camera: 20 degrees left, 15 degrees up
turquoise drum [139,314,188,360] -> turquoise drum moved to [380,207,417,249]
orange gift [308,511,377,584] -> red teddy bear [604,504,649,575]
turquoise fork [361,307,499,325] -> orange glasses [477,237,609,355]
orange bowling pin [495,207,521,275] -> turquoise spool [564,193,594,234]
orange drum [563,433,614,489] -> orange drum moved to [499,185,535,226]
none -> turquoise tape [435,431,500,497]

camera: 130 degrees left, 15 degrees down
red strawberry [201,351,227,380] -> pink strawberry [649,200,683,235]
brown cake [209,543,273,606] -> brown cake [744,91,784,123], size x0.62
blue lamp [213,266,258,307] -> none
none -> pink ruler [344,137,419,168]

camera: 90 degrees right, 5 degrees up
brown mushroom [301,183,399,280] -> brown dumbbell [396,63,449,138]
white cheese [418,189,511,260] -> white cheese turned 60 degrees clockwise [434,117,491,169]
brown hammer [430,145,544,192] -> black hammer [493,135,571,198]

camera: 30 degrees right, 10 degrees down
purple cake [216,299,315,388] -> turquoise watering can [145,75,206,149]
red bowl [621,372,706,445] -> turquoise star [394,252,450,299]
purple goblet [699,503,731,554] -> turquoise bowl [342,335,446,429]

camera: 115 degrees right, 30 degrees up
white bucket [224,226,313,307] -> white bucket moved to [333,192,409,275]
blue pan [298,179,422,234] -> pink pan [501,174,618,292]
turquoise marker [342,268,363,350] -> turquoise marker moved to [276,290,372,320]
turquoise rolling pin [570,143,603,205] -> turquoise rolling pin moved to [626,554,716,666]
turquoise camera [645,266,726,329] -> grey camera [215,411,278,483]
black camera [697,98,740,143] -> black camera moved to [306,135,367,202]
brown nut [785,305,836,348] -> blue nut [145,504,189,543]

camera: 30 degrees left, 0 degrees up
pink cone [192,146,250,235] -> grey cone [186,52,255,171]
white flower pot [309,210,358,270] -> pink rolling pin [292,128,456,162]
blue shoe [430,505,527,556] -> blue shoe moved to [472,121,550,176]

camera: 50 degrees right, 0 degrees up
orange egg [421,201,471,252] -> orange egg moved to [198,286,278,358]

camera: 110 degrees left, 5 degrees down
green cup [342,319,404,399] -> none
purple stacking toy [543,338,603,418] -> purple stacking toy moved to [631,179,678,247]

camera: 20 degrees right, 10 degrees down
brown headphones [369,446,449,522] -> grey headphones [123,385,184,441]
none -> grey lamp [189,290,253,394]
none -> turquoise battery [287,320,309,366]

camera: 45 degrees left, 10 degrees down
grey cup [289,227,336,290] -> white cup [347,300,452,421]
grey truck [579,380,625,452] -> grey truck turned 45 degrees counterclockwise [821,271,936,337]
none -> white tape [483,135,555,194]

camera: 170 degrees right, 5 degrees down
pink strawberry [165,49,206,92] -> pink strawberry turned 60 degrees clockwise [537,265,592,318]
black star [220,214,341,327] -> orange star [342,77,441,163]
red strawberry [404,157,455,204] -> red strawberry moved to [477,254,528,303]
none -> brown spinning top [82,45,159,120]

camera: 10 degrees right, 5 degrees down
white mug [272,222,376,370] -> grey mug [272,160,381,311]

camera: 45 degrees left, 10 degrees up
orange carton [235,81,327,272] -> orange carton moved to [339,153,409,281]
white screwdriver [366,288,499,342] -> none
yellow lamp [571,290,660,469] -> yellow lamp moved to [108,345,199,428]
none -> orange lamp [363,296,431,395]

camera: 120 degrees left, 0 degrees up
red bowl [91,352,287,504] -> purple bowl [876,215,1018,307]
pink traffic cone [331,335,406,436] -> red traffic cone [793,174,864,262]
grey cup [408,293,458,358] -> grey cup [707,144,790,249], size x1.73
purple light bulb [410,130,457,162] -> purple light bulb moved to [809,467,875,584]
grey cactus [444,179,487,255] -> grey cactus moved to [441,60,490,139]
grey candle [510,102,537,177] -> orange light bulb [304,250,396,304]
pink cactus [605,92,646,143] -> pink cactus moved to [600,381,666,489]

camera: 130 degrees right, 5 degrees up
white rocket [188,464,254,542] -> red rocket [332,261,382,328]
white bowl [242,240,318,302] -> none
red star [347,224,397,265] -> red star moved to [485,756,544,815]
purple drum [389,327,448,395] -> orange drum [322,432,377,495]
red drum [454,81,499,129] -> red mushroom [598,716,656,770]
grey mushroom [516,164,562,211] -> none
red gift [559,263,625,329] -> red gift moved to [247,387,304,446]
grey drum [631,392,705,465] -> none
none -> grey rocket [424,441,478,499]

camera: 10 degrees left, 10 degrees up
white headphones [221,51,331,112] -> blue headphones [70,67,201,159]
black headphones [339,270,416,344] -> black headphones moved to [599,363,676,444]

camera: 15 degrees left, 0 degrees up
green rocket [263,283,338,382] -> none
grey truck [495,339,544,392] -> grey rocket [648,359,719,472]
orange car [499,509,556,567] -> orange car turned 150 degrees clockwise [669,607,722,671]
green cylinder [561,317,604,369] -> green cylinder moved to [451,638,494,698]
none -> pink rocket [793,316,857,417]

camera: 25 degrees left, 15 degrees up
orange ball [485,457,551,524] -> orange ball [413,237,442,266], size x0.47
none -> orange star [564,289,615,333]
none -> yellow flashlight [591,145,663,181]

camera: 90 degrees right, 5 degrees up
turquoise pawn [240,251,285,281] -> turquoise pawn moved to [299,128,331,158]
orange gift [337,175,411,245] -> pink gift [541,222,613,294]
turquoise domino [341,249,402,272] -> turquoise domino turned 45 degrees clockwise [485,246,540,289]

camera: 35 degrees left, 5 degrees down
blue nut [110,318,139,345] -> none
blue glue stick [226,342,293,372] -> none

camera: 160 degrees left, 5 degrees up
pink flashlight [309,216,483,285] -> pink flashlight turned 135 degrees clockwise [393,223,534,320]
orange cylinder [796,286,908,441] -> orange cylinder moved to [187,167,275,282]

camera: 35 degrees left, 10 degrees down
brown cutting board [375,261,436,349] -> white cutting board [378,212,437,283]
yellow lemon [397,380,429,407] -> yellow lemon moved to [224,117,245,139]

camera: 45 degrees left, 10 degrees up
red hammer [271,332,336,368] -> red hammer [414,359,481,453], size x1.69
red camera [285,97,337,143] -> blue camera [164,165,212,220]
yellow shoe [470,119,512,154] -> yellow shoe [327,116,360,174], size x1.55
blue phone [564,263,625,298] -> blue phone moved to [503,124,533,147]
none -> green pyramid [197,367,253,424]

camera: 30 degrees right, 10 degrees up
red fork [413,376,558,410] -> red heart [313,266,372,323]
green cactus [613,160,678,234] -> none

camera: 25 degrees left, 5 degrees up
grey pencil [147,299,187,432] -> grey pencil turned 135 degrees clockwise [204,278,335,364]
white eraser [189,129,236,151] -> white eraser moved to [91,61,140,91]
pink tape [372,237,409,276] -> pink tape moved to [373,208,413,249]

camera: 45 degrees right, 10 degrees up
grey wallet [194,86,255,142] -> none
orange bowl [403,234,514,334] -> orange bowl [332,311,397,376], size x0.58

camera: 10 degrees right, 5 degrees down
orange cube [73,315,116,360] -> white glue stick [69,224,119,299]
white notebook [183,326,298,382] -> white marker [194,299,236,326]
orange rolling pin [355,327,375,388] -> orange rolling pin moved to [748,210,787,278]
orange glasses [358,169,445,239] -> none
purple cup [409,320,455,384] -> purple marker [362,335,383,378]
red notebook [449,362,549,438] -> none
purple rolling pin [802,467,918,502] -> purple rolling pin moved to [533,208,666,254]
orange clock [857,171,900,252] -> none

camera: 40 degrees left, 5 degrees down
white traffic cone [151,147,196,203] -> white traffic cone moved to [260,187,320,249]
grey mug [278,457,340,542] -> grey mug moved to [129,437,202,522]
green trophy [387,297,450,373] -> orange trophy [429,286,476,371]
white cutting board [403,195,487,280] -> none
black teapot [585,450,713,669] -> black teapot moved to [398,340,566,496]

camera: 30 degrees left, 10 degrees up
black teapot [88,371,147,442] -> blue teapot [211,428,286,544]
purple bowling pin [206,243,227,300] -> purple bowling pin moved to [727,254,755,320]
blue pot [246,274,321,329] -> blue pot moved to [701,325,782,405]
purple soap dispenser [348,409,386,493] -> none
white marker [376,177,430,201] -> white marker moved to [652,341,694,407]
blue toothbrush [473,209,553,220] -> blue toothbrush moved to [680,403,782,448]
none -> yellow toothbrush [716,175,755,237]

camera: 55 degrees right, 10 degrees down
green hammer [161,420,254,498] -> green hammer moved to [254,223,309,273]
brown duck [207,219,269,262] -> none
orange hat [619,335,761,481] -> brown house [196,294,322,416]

_EXERCISE DESCRIPTION_
If a line in the material contains "truck", show it.

_SOLUTION FOR THIS PROBLEM_
grey truck [579,380,625,452] -> grey truck turned 45 degrees counterclockwise [821,271,936,337]
grey truck [495,339,544,392] -> grey rocket [648,359,719,472]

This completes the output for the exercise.